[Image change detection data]

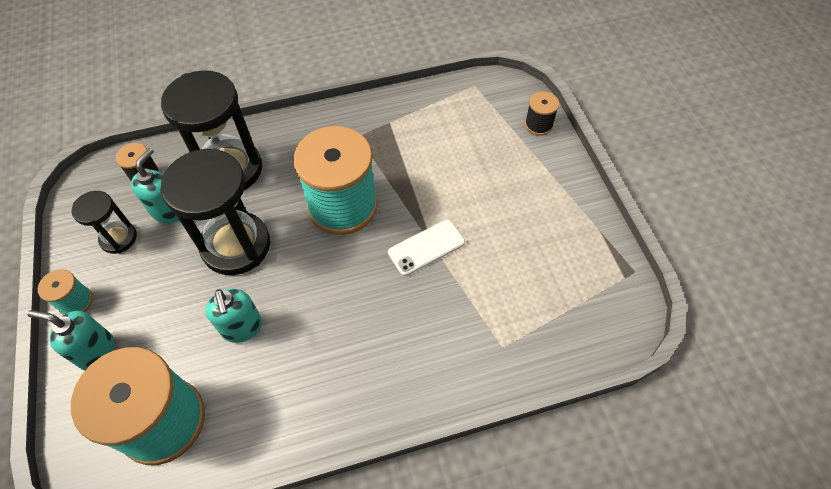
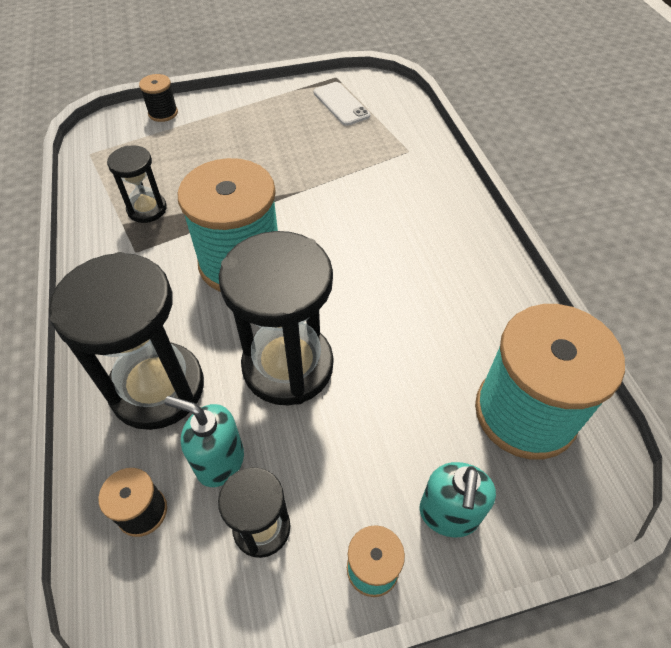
camera: 90 degrees left, 5 degrees down
(242, 328) = (402, 346): turquoise soap dispenser -> none
(405, 135) = (147, 209): none -> black hourglass
(426, 247) = (304, 195): white phone -> white phone (341, 104)

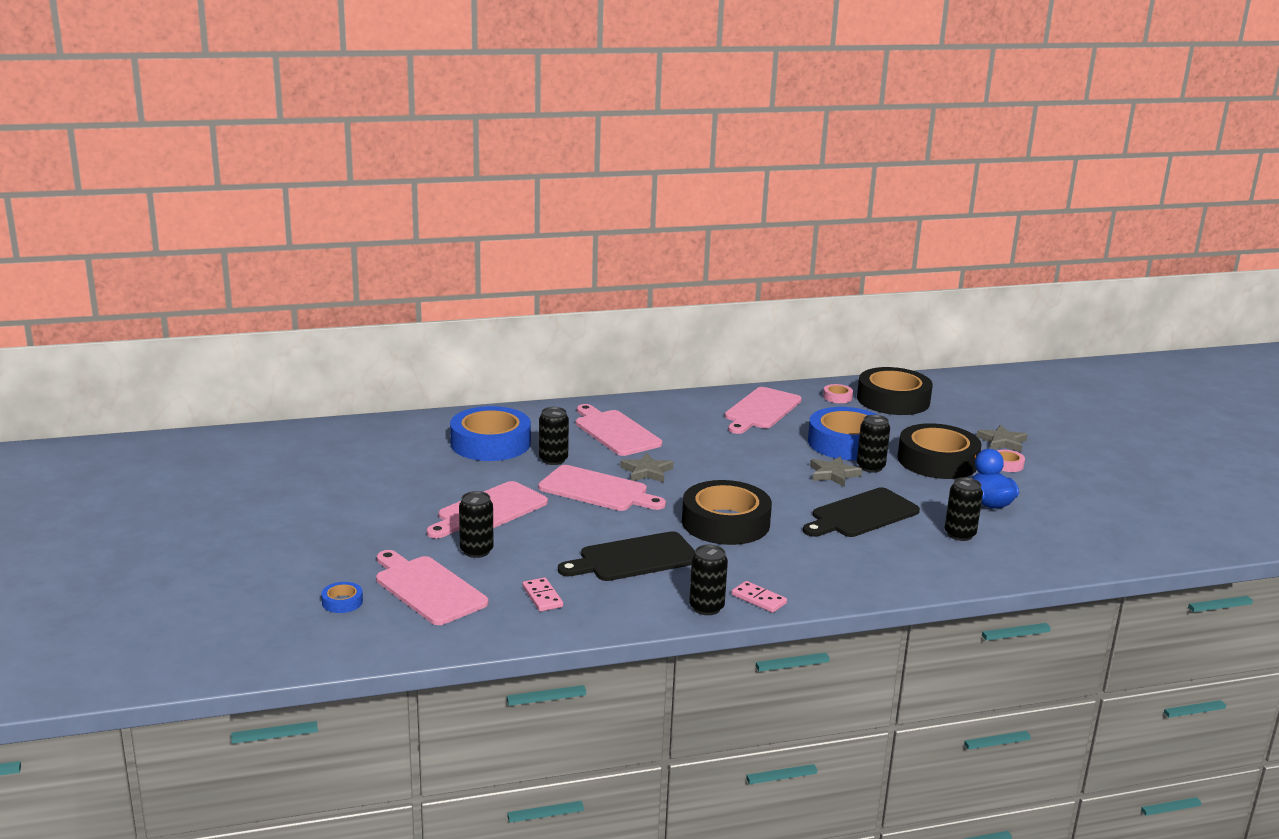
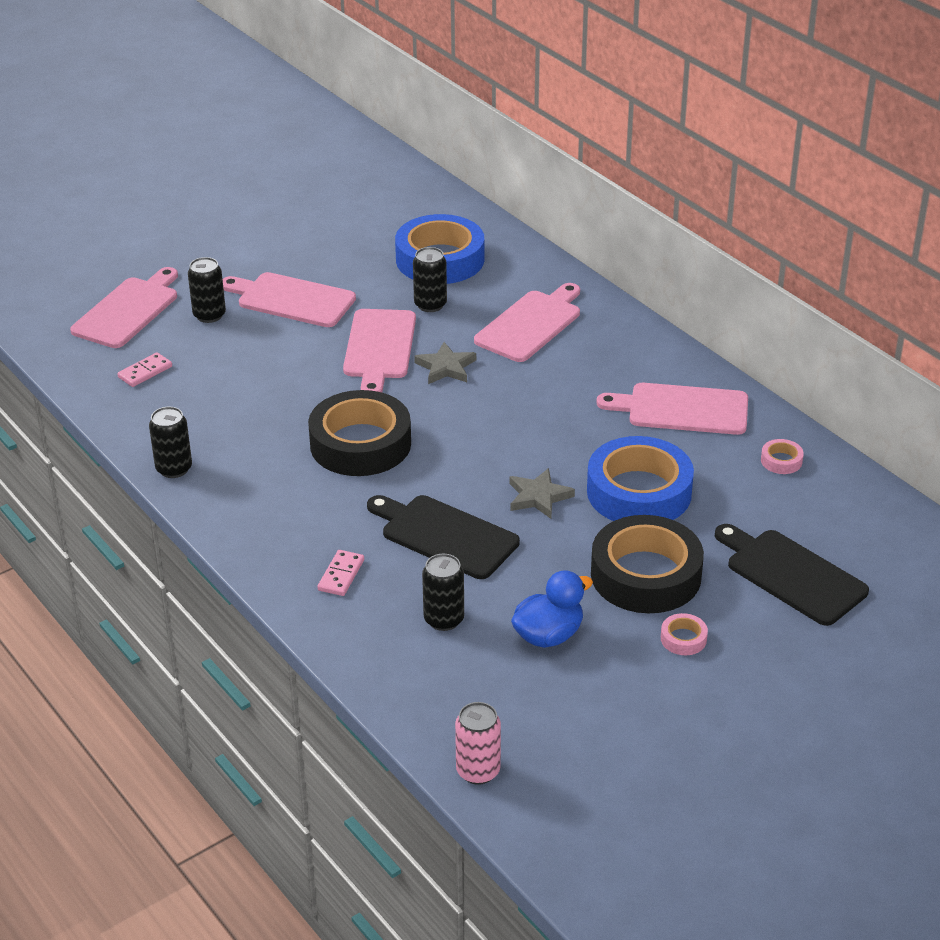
camera: 70 degrees right, 15 degrees up
(342, 602) = (85, 278): blue tape -> none
(634, 558) = (247, 404): black cutting board -> black cutting board (791, 575)
(759, 599) = (207, 498): pink domino -> pink domino (341, 575)
(870, 467) = (582, 522): black can -> none
(893, 400) = (817, 509): black tape -> none
(1002, 442) = (758, 627): grey star -> none
(1124, 555) = (478, 771): none -> pink can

→ **AIM OF THE TASK**:
Copy all the lines from the data above that hold the word "pink".

→ **ANSWER BOX**:
(759, 599) = (207, 498): pink domino -> pink domino (341, 575)
(1124, 555) = (478, 771): none -> pink can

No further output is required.